(Colored object listings)
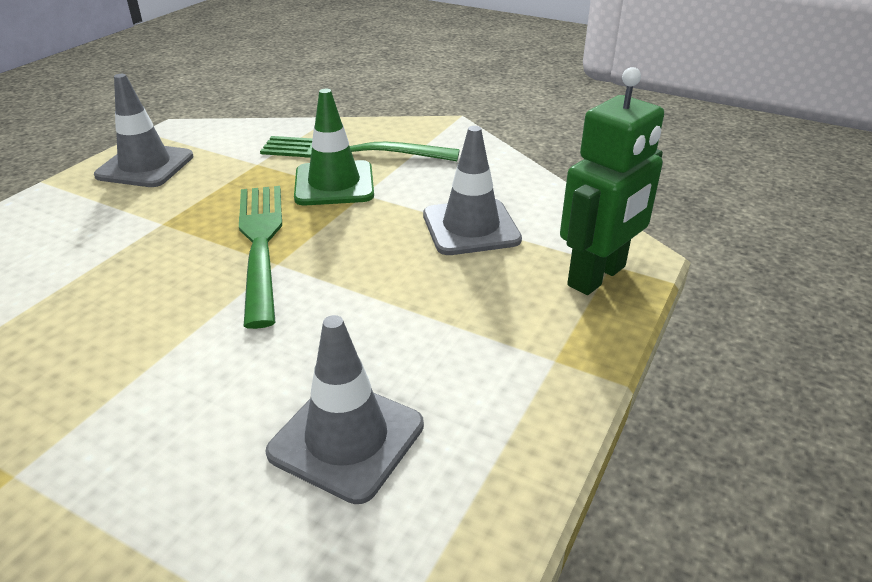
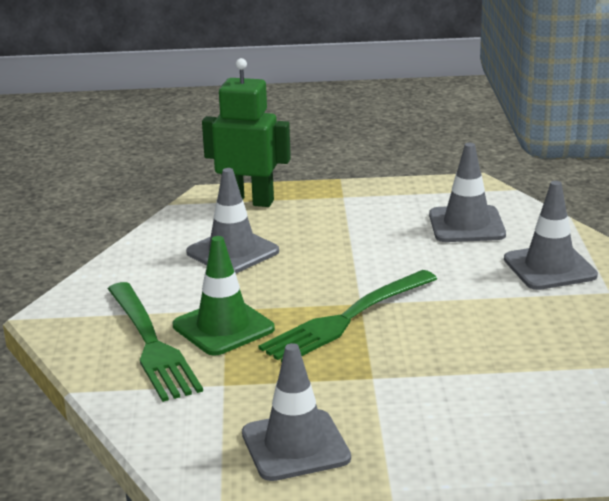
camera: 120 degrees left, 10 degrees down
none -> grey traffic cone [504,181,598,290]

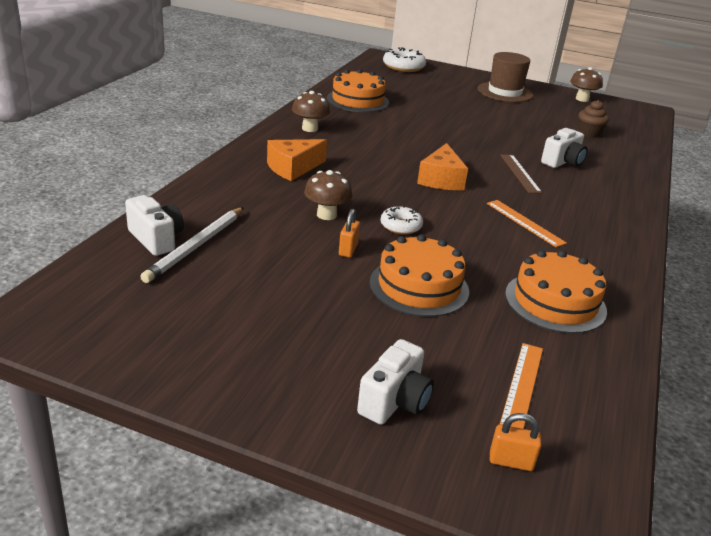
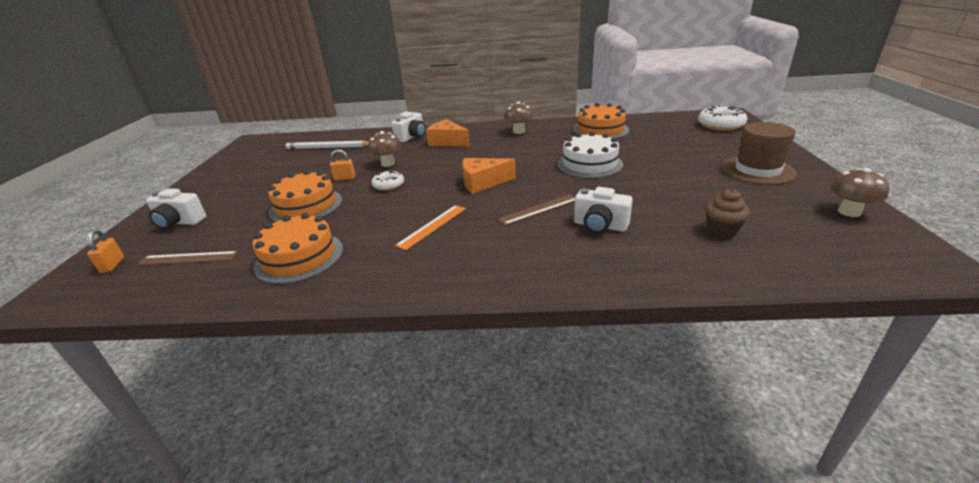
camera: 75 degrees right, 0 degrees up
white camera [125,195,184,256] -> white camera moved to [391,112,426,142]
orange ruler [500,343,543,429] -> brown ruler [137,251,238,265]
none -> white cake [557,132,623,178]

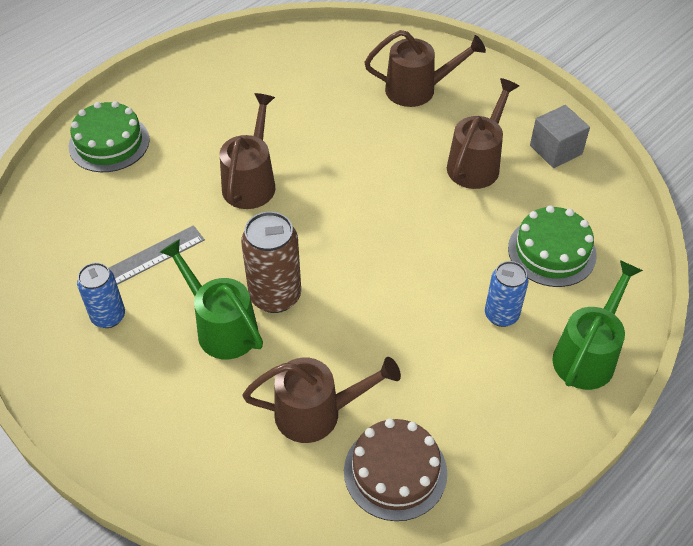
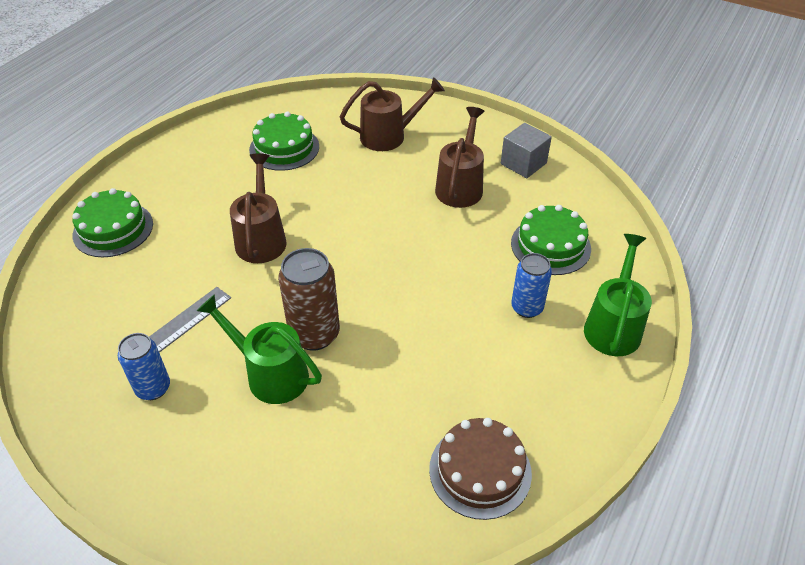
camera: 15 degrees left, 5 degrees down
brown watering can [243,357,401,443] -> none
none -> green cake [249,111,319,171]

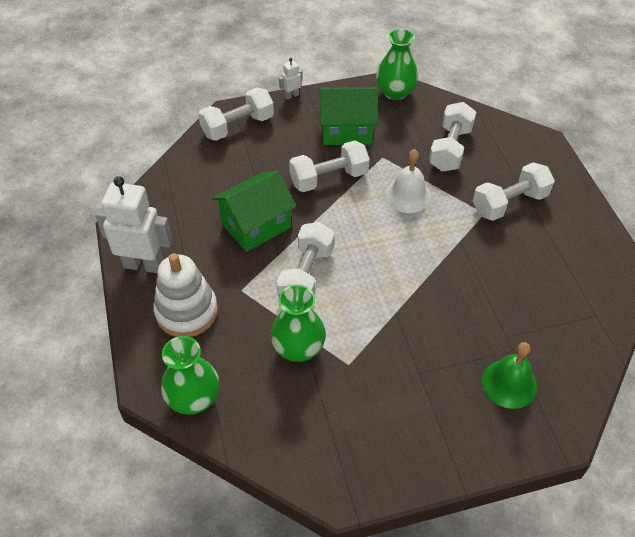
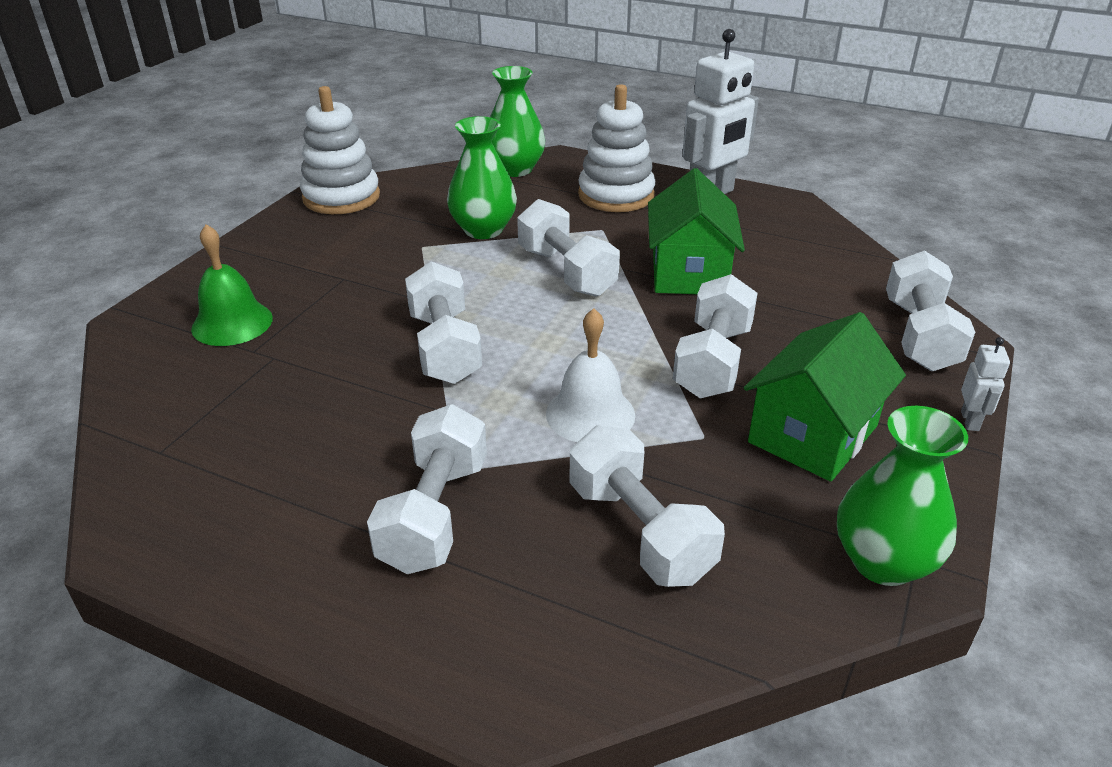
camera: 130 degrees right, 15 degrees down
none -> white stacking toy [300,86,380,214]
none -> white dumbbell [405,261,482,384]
* * *
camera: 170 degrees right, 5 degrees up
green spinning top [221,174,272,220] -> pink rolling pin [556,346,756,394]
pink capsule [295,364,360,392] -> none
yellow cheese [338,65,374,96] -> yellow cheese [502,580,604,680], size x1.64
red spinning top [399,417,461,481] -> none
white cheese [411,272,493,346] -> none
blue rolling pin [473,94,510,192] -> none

Assignment: Return the span of lines in the data above that opens at the line with "pink capsule [295,364,360,392] -> none" and closes at the line with "blue rolling pin [473,94,510,192] -> none", exactly, ends included, nothing else.

Response area:
pink capsule [295,364,360,392] -> none
yellow cheese [338,65,374,96] -> yellow cheese [502,580,604,680], size x1.64
red spinning top [399,417,461,481] -> none
white cheese [411,272,493,346] -> none
blue rolling pin [473,94,510,192] -> none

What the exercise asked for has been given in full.